*** Opening Excerpted data ***

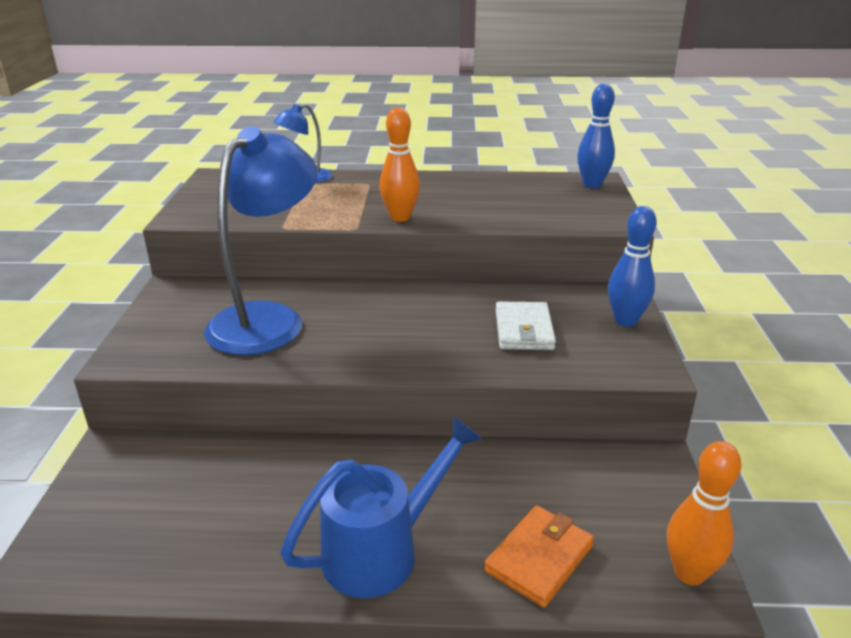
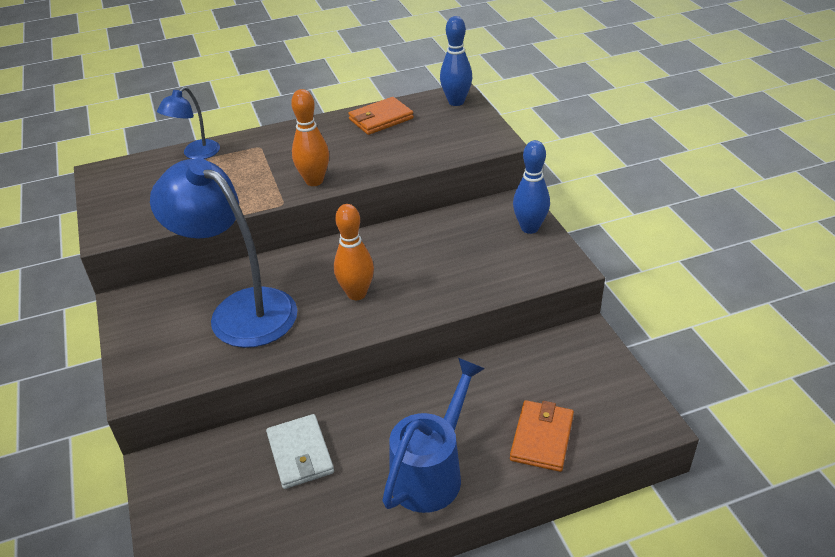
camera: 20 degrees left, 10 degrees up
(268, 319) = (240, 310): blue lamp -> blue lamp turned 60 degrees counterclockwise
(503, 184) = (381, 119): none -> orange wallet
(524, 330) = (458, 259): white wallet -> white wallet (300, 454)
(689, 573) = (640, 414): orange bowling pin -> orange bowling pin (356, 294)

*** Closing Excerpted data ***

- Task to carry out -
From the line containing "(524, 330) = (458, 259): white" down to the last line of the data above, copy every line exactly; leave out all other lines.

- Exercise output -
(524, 330) = (458, 259): white wallet -> white wallet (300, 454)
(689, 573) = (640, 414): orange bowling pin -> orange bowling pin (356, 294)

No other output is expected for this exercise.